─── RECORDS TO PROCESS ───
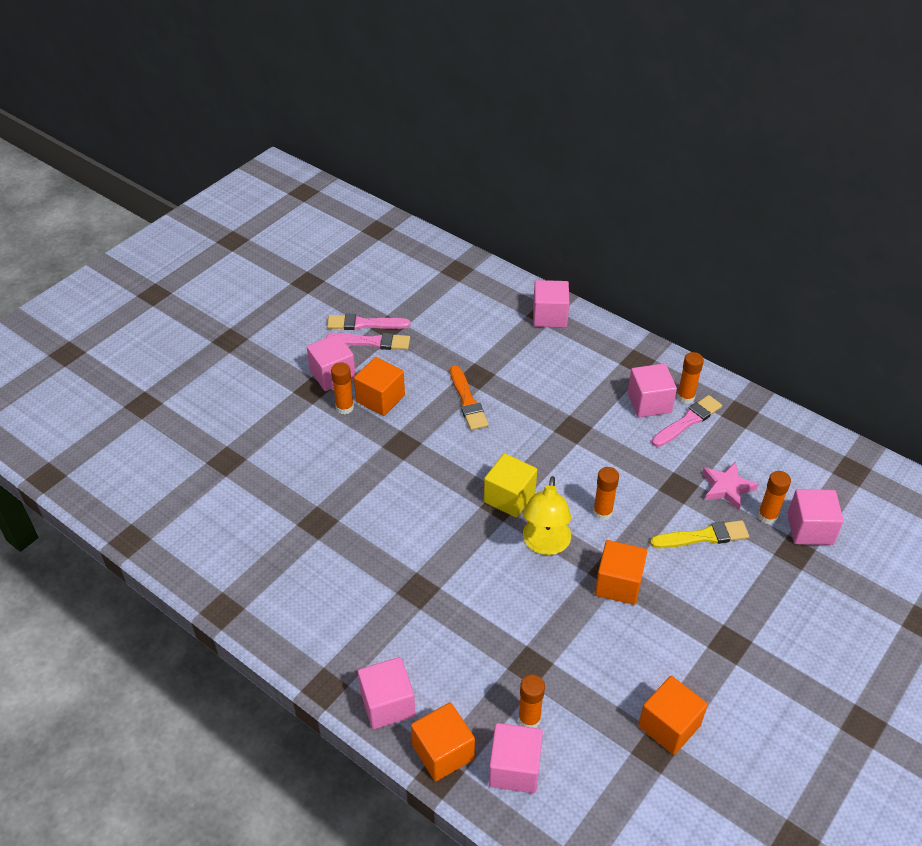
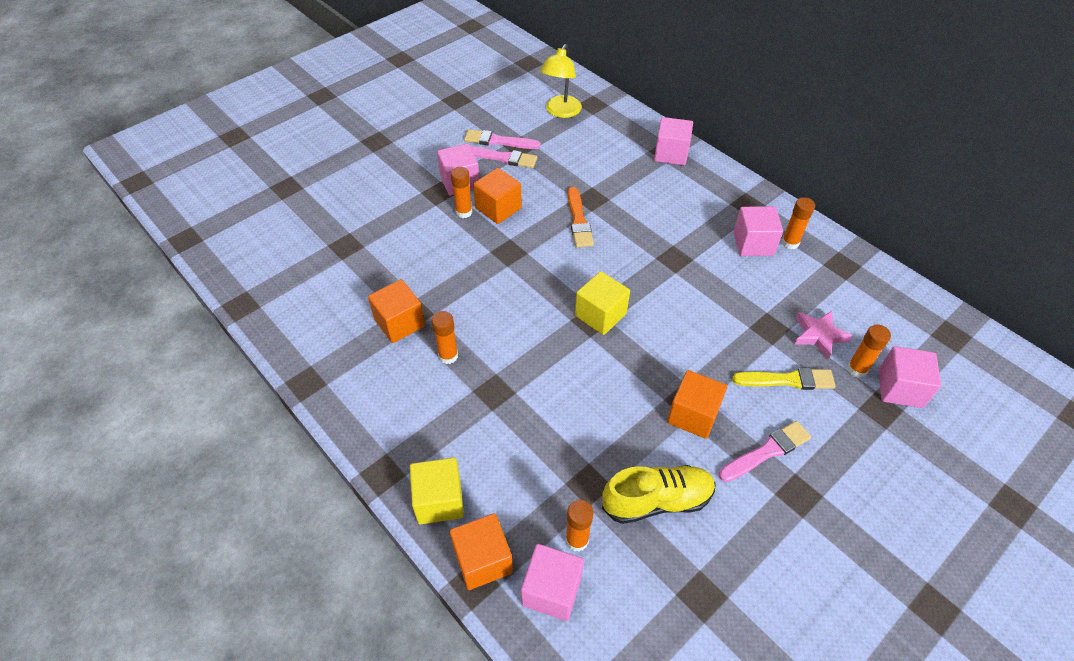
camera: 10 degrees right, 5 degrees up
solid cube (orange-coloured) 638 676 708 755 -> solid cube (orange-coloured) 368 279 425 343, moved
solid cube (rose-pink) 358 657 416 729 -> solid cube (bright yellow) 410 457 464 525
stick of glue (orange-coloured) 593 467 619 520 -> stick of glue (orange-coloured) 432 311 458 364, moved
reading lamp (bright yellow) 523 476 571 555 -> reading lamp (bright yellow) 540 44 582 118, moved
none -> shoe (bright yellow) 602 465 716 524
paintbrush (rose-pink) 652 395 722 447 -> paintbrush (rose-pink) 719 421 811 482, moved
───
→ WHAT THE EXERCISE ASKS: Nothing but the lines from the one with "solid cube (orange-coloured) 638" to the last line of the data should appear in the answer, each exactly as it stands.

→ REPLY:
solid cube (orange-coloured) 638 676 708 755 -> solid cube (orange-coloured) 368 279 425 343, moved
solid cube (rose-pink) 358 657 416 729 -> solid cube (bright yellow) 410 457 464 525
stick of glue (orange-coloured) 593 467 619 520 -> stick of glue (orange-coloured) 432 311 458 364, moved
reading lamp (bright yellow) 523 476 571 555 -> reading lamp (bright yellow) 540 44 582 118, moved
none -> shoe (bright yellow) 602 465 716 524
paintbrush (rose-pink) 652 395 722 447 -> paintbrush (rose-pink) 719 421 811 482, moved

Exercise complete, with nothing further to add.